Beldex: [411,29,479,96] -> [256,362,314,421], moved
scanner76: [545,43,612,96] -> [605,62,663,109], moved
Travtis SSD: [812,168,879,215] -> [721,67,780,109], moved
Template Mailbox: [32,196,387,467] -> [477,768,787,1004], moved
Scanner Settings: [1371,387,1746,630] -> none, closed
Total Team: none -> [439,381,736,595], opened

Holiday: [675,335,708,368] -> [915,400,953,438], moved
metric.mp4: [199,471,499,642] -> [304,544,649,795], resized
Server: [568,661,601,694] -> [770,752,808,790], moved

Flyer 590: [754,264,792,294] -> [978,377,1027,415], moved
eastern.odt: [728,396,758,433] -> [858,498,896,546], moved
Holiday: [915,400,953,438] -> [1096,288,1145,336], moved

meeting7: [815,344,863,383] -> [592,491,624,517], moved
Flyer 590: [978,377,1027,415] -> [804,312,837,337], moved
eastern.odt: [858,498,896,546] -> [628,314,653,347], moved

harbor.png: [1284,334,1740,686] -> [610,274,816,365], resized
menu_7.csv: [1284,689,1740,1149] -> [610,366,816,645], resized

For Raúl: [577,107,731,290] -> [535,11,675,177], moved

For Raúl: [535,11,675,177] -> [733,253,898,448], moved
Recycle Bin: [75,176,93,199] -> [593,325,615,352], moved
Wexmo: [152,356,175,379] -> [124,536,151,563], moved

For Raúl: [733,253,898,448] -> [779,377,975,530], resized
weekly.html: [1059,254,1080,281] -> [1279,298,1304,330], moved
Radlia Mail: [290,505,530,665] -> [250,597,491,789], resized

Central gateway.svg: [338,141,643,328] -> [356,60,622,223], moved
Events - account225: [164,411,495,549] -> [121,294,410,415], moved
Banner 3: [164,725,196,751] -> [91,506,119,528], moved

------------------------------------------------------------

> Task statement
The span to give again runs from the line with "Central gateway.svg: [338,141,643,328]" through the last line of the records above; reproduce it exactly and nothing more.

> Response below
Central gateway.svg: [338,141,643,328] -> [356,60,622,223], moved
Events - account225: [164,411,495,549] -> [121,294,410,415], moved
Banner 3: [164,725,196,751] -> [91,506,119,528], moved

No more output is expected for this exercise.